Exercise requirements
Could you copy every record exactly, leaving the pictures behind?

Supplied data
_ _ _
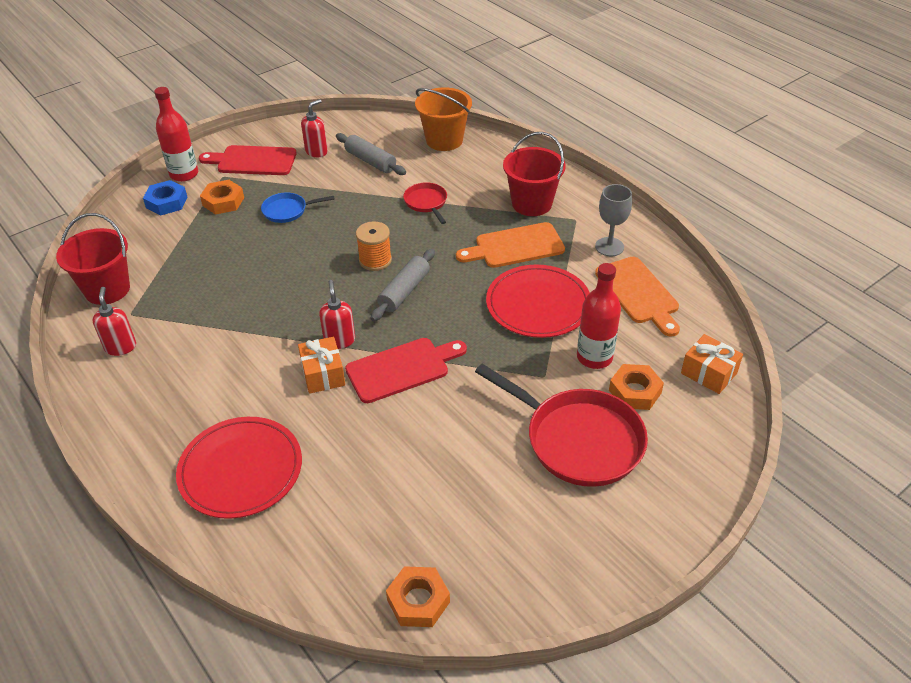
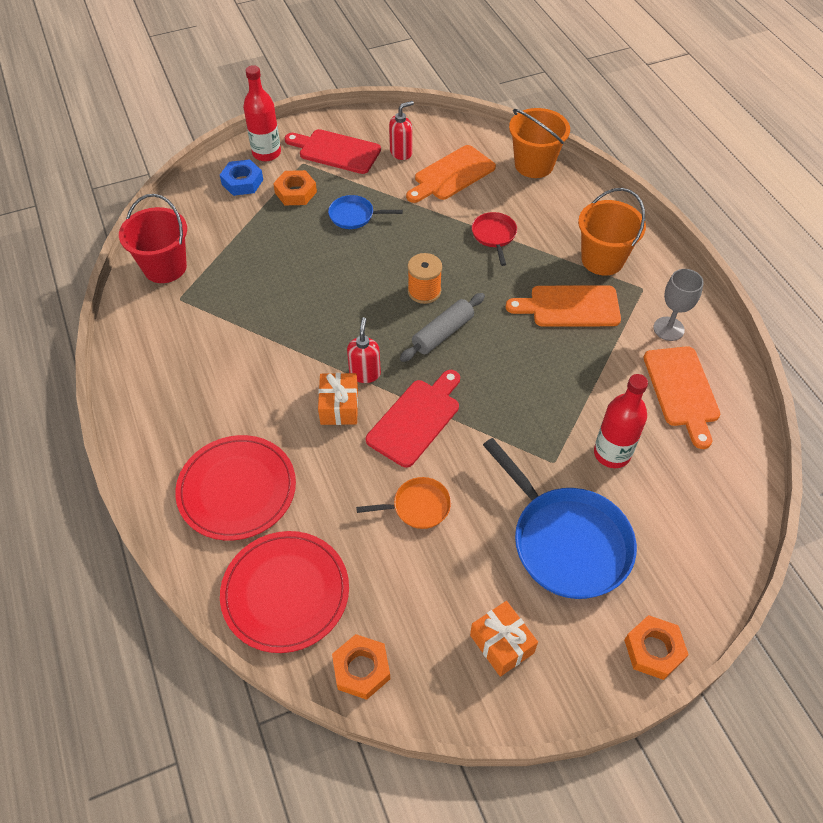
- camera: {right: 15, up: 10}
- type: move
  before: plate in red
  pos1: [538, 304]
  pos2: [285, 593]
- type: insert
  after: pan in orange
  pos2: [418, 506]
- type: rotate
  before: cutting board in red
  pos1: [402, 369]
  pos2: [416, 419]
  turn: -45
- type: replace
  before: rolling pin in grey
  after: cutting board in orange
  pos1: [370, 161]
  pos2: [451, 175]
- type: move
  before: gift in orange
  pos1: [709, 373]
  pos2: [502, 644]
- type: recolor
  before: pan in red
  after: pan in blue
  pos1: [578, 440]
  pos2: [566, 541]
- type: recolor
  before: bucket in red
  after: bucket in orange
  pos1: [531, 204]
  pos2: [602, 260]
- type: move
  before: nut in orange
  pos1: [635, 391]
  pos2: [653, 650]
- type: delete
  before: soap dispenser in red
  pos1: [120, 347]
_ _ _
Task result
- camera: {right: 15, up: 10}
- type: move
  before: plate in red
  pos1: [538, 304]
  pos2: [285, 593]
- type: insert
  after: pan in orange
  pos2: [418, 506]
- type: rotate
  before: cutting board in red
  pos1: [402, 369]
  pos2: [416, 419]
  turn: -45
- type: replace
  before: rolling pin in grey
  after: cutting board in orange
  pos1: [370, 161]
  pos2: [451, 175]
- type: move
  before: gift in orange
  pos1: [709, 373]
  pos2: [502, 644]
- type: recolor
  before: pan in red
  after: pan in blue
  pos1: [578, 440]
  pos2: [566, 541]
- type: recolor
  before: bucket in red
  after: bucket in orange
  pos1: [531, 204]
  pos2: [602, 260]
- type: move
  before: nut in orange
  pos1: [635, 391]
  pos2: [653, 650]
- type: delete
  before: soap dispenser in red
  pos1: [120, 347]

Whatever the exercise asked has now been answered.